* AVAILABLE DATA *
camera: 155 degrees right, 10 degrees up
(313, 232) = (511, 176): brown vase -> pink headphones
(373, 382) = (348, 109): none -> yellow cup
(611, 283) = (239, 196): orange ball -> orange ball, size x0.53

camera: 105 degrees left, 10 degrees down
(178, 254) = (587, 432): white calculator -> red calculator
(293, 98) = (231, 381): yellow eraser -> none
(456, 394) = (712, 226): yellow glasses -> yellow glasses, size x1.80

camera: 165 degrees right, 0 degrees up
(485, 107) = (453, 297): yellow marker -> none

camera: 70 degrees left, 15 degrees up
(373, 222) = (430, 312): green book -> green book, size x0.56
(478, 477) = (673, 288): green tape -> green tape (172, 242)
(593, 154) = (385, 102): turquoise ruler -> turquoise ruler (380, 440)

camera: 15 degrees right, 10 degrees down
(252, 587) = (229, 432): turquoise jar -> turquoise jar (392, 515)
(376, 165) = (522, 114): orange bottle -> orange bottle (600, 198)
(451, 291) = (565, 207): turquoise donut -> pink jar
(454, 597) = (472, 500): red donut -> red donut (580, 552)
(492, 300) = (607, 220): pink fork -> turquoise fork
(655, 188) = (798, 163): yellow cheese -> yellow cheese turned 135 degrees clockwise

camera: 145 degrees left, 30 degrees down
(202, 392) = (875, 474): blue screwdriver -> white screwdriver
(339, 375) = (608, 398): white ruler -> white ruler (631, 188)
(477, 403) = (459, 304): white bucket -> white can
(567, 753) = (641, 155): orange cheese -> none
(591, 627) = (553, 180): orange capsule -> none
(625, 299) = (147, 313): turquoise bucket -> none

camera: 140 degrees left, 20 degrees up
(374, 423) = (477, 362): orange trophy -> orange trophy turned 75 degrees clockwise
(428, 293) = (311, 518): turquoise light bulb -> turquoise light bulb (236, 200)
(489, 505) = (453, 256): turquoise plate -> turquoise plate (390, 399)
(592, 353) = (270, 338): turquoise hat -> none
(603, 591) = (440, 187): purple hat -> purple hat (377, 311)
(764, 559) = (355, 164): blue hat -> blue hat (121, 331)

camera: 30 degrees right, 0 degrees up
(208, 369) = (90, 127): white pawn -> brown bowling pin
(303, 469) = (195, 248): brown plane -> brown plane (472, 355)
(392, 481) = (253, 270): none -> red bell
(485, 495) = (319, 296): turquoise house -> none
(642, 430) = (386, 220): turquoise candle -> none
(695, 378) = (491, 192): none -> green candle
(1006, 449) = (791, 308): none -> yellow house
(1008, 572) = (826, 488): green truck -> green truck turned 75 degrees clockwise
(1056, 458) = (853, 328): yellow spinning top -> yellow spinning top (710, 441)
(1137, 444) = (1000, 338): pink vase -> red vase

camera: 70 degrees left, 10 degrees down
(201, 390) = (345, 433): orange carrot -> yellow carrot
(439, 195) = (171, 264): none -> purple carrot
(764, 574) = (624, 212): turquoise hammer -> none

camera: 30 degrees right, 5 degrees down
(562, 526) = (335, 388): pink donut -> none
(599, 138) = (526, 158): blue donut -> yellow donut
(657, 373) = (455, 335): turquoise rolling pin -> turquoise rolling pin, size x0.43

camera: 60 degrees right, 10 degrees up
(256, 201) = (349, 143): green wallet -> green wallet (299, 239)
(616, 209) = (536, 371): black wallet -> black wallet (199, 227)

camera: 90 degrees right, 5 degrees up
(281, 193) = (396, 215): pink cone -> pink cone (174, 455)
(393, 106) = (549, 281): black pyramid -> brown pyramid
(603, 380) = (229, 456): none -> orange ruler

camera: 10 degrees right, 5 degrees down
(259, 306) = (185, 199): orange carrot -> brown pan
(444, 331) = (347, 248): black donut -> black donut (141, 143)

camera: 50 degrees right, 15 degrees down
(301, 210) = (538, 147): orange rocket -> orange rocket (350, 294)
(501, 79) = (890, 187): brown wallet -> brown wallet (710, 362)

* THE PROBLEM *
The range runs from the line with "camera: 30 degrees right, 0 degrees up" up to and including the line with "(1006, 449) = (791, 308): none" in the listing above; please write out exactly those lines and nothing more.

* ANSWER TO THIS TASK *
camera: 30 degrees right, 0 degrees up
(208, 369) = (90, 127): white pawn -> brown bowling pin
(303, 469) = (195, 248): brown plane -> brown plane (472, 355)
(392, 481) = (253, 270): none -> red bell
(485, 495) = (319, 296): turquoise house -> none
(642, 430) = (386, 220): turquoise candle -> none
(695, 378) = (491, 192): none -> green candle
(1006, 449) = (791, 308): none -> yellow house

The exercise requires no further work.